*** VOCI FORNITE ***

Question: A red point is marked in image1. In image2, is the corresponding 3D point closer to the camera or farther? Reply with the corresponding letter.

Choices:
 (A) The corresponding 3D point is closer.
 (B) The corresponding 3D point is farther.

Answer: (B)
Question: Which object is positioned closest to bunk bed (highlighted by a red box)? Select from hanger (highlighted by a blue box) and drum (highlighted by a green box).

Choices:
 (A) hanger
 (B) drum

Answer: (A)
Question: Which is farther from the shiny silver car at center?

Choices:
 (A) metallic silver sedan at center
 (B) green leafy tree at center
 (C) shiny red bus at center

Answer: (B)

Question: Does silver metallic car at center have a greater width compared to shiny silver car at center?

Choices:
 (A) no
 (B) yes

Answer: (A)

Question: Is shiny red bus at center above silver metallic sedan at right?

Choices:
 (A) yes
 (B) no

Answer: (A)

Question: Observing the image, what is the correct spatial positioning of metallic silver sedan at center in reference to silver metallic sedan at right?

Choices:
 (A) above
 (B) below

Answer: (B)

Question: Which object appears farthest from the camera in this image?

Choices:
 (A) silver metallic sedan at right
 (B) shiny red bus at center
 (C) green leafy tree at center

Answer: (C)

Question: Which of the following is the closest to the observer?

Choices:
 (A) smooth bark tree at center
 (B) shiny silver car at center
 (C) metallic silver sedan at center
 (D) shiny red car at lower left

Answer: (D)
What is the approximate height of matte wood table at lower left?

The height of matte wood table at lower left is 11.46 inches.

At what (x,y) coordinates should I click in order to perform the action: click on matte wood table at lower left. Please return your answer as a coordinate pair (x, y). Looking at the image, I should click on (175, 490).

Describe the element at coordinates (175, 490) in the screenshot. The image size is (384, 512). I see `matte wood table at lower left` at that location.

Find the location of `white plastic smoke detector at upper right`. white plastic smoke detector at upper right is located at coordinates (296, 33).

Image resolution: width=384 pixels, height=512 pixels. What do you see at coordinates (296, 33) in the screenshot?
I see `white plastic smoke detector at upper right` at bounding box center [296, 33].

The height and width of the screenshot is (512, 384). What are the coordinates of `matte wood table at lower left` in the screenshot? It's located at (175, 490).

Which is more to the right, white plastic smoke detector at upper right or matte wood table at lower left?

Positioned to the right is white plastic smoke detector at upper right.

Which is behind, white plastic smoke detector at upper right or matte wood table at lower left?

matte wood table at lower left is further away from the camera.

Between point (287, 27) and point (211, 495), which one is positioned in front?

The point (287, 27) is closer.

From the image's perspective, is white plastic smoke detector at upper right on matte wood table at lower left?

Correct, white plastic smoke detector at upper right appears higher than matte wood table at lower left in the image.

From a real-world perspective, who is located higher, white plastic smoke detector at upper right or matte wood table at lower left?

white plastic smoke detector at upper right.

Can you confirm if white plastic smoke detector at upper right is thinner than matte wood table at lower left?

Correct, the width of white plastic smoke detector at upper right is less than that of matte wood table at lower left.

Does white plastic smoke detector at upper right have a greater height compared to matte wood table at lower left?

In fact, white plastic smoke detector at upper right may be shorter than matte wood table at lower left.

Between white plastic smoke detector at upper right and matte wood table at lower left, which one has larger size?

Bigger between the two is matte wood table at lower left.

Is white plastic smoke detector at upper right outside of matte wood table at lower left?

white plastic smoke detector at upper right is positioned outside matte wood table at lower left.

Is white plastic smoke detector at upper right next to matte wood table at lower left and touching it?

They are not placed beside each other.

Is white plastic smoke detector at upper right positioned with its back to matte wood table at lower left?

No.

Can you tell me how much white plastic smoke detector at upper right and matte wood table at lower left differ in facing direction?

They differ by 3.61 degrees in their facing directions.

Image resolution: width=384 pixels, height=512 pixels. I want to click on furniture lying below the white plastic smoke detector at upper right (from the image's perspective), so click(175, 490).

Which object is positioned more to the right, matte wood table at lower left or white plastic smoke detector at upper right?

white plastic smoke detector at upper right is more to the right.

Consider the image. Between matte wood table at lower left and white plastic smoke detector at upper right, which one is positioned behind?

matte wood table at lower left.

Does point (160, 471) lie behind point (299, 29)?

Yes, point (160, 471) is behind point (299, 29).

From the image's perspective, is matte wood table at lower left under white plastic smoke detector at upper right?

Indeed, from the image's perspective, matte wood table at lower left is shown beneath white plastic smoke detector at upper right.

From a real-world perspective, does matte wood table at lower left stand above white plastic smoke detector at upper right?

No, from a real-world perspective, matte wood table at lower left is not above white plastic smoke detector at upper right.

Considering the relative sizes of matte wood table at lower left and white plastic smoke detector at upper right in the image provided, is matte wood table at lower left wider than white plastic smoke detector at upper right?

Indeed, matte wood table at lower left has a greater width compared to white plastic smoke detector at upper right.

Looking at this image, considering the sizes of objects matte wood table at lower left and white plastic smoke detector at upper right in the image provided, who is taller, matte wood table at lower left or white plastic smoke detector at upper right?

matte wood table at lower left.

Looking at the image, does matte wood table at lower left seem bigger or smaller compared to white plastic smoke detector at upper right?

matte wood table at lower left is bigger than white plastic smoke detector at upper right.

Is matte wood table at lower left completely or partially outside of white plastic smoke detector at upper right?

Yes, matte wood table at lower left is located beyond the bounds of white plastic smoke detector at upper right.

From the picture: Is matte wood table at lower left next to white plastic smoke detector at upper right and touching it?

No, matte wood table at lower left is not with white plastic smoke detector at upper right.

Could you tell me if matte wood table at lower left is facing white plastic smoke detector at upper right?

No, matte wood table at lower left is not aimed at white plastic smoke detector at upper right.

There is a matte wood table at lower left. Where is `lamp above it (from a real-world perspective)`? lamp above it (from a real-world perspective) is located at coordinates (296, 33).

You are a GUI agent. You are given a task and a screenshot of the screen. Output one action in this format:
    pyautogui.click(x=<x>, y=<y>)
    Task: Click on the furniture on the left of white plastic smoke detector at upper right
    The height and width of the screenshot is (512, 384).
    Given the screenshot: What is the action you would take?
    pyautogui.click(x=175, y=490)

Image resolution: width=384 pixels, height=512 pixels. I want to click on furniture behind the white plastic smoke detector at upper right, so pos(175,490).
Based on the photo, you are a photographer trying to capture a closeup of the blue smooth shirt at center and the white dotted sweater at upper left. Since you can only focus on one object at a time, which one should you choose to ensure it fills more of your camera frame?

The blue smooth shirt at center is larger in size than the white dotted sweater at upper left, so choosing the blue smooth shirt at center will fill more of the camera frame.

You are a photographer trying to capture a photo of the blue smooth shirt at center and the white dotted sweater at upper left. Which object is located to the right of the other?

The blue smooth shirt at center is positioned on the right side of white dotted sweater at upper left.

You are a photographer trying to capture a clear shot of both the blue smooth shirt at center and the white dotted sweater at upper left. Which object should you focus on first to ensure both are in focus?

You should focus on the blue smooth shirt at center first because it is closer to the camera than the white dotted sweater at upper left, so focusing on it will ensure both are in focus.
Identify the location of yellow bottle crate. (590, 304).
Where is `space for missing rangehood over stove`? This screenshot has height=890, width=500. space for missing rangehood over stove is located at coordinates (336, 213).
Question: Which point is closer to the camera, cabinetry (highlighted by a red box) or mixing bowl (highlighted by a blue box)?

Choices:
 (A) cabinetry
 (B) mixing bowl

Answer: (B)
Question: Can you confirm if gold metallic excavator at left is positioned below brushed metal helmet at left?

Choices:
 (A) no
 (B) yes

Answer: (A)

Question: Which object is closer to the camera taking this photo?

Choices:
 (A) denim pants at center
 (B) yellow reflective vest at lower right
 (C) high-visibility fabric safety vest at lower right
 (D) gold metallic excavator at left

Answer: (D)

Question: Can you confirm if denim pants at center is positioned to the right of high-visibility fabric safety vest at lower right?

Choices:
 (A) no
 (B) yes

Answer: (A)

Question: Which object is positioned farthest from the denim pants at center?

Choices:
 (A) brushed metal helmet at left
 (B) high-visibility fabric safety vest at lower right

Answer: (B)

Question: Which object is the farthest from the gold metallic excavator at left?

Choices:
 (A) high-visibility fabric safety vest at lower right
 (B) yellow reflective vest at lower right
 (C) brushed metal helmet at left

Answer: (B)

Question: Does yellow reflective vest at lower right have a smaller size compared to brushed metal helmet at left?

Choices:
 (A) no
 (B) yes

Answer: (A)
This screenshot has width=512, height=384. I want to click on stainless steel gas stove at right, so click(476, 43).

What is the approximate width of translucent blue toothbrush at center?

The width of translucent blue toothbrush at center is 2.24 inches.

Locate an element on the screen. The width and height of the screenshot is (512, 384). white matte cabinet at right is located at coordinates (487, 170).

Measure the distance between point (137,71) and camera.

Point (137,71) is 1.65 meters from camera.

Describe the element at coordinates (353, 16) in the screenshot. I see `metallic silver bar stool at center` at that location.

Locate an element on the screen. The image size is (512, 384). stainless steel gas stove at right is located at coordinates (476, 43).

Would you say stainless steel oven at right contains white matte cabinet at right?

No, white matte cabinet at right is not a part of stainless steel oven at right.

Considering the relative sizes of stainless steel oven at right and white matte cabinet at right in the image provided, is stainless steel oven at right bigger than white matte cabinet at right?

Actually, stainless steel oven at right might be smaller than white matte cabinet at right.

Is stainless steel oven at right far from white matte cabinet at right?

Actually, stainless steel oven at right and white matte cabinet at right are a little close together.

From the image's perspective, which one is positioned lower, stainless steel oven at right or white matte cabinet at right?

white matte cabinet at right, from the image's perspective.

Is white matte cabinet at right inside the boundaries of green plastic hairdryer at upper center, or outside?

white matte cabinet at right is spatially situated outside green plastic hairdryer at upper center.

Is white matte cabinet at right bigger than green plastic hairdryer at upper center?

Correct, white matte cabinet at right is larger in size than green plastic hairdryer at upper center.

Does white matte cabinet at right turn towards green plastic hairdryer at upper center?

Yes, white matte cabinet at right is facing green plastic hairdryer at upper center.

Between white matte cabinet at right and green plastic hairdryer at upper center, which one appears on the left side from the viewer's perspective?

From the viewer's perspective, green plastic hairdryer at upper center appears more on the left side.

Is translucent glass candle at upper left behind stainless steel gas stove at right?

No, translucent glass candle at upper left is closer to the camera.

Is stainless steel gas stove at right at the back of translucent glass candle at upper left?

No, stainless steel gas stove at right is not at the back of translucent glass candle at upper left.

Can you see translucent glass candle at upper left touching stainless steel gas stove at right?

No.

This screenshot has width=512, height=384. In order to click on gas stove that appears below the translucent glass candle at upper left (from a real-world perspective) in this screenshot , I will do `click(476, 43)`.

***

DETTAGLI DEL COMPITO: Per favore, ripeti parola per parola solo le righe che vanno dall'inizio delle voci fino alla riga che contiene "(B) The corresponding 3D point is farther.", inclusa.

RISULTATO DEL COMPITO:
Question: A red point is marked in image1. In image2, is the corresponding 3D point closer to the camera or farther? Reply with the corresponding letter.

Choices:
 (A) The corresponding 3D point is closer.
 (B) The corresponding 3D point is farther.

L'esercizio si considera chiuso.